Problem requirements: The entries shown here must be retyped in full, with no pictures included.

Information supplied:
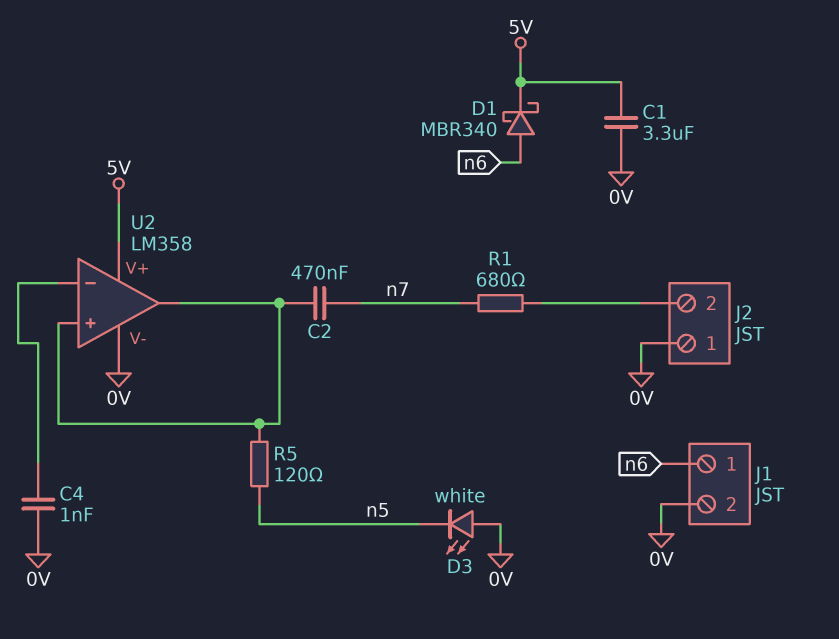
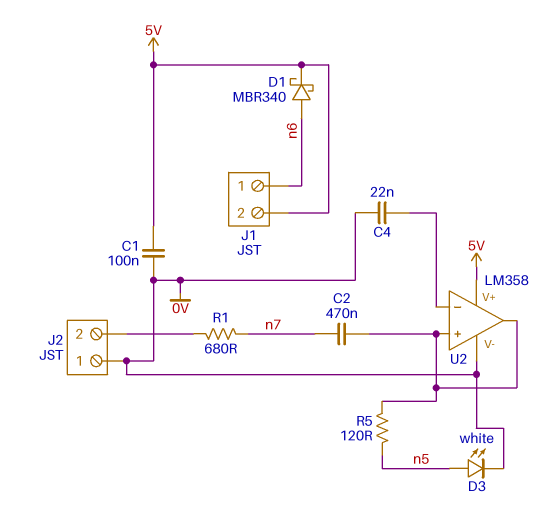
C1: 3.3uF (0V, 5V) -> 100nF (0V, 5V)
C4: 1nF (0V, U2/in-) -> 22nF (0V, U2/in-)
D3: LED white (A 0V, K n5) -> LED white (A n5, K 0V)
J1 pin 2: 0V -> 5V

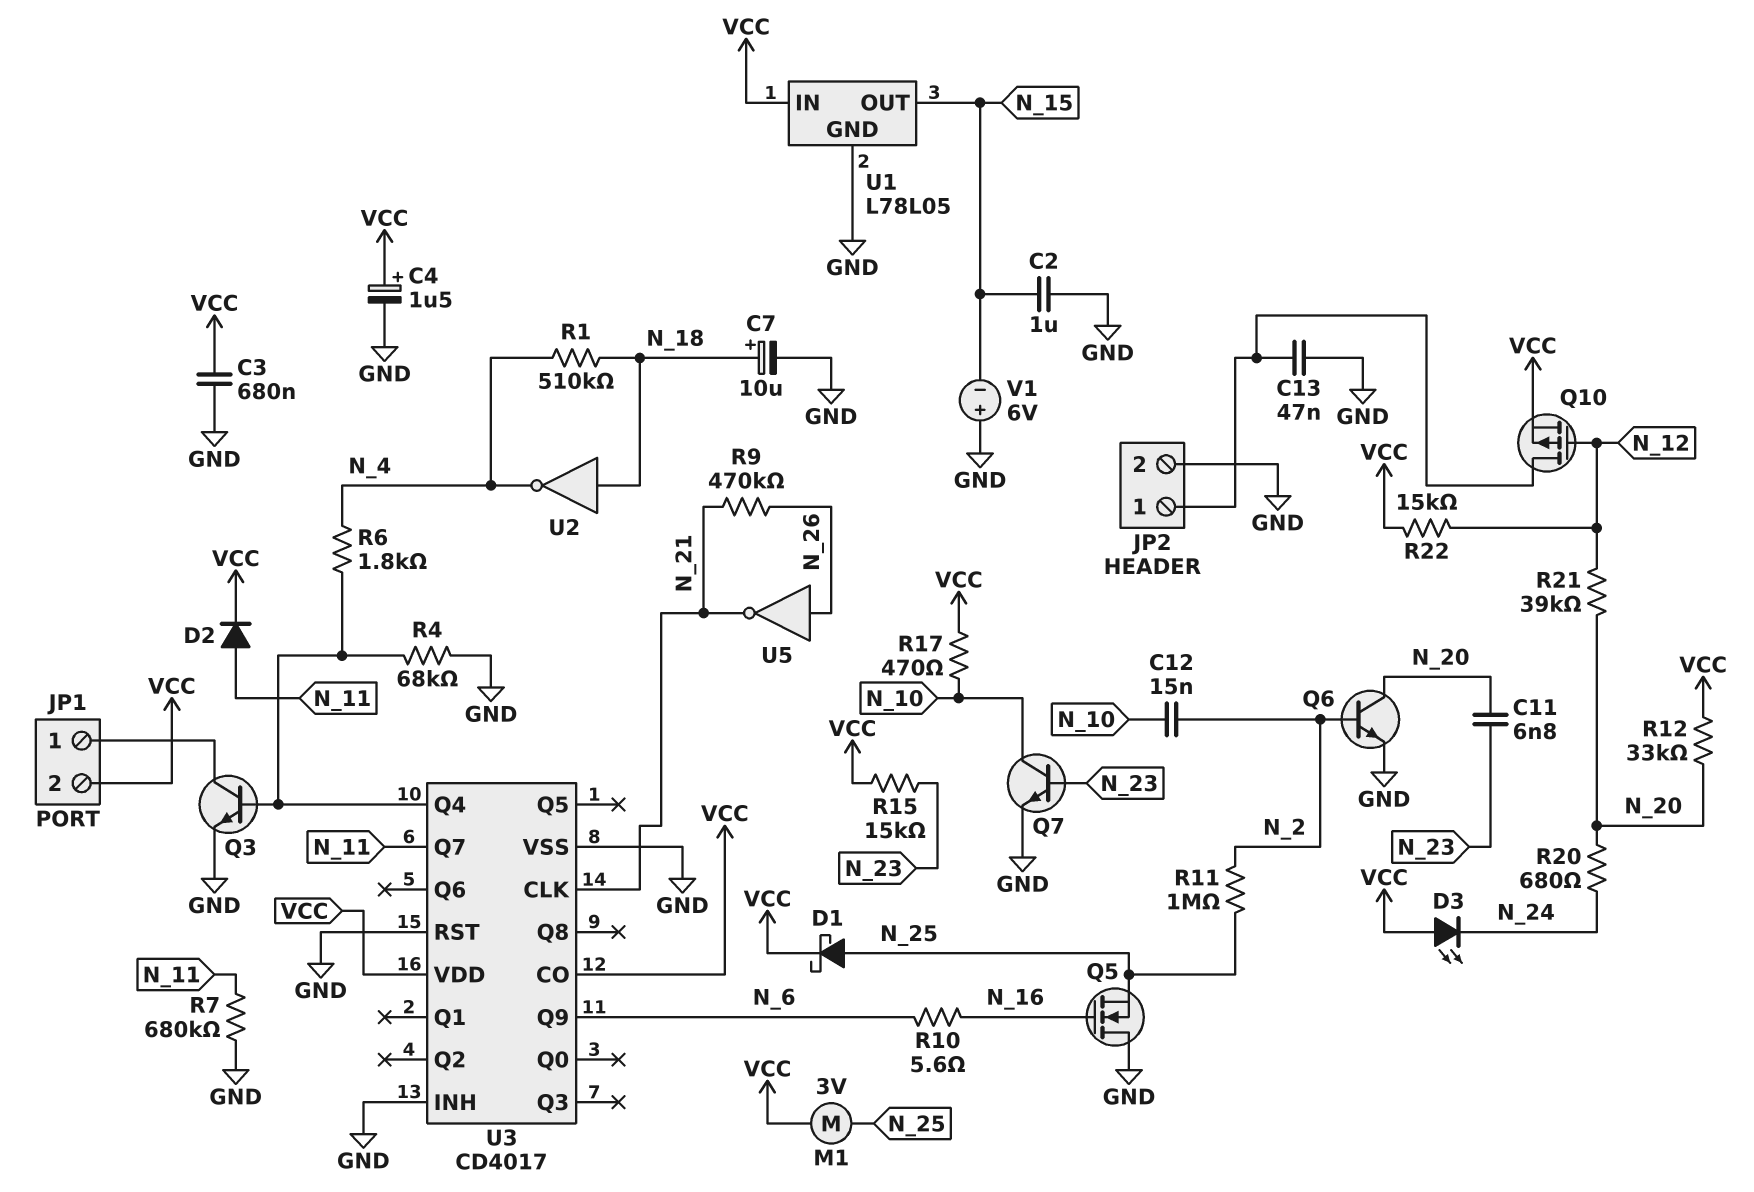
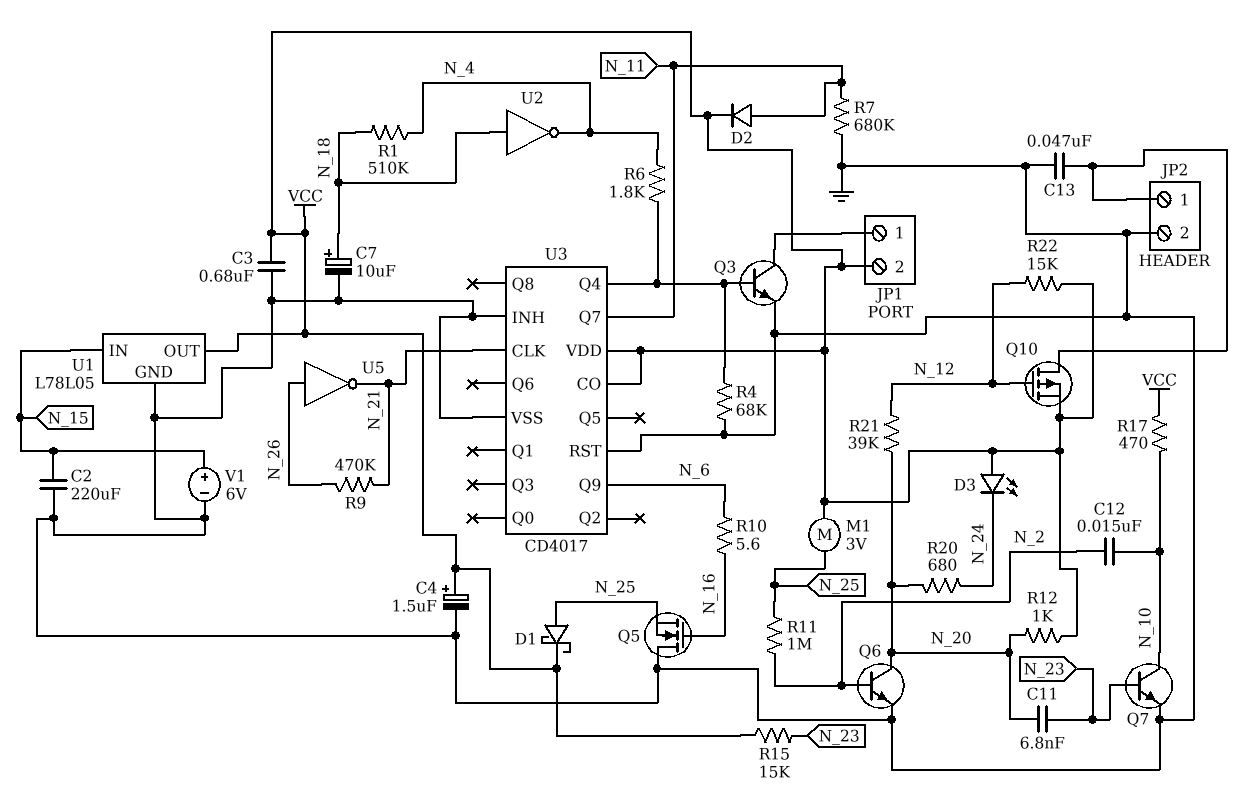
C2: 1uF (GND, N_15) -> 220uF (GND, N_15)
R12: 33k (N_20, VCC) -> 1k (N_20, VCC)
U1 pin IN: VCC -> N_15
U1 pin OUT: N_15 -> VCC
V1: 6V (plus GND, minus N_15) -> 6V (plus N_15, minus GND)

Answer box:
C1: 3.3uF (0V, 5V) -> 100nF (0V, 5V)
C4: 1nF (0V, U2/in-) -> 22nF (0V, U2/in-)
D3: LED white (A 0V, K n5) -> LED white (A n5, K 0V)
J1 pin 2: 0V -> 5V

C2: 1uF (GND, N_15) -> 220uF (GND, N_15)
R12: 33k (N_20, VCC) -> 1k (N_20, VCC)
U1 pin IN: VCC -> N_15
U1 pin OUT: N_15 -> VCC
V1: 6V (plus GND, minus N_15) -> 6V (plus N_15, minus GND)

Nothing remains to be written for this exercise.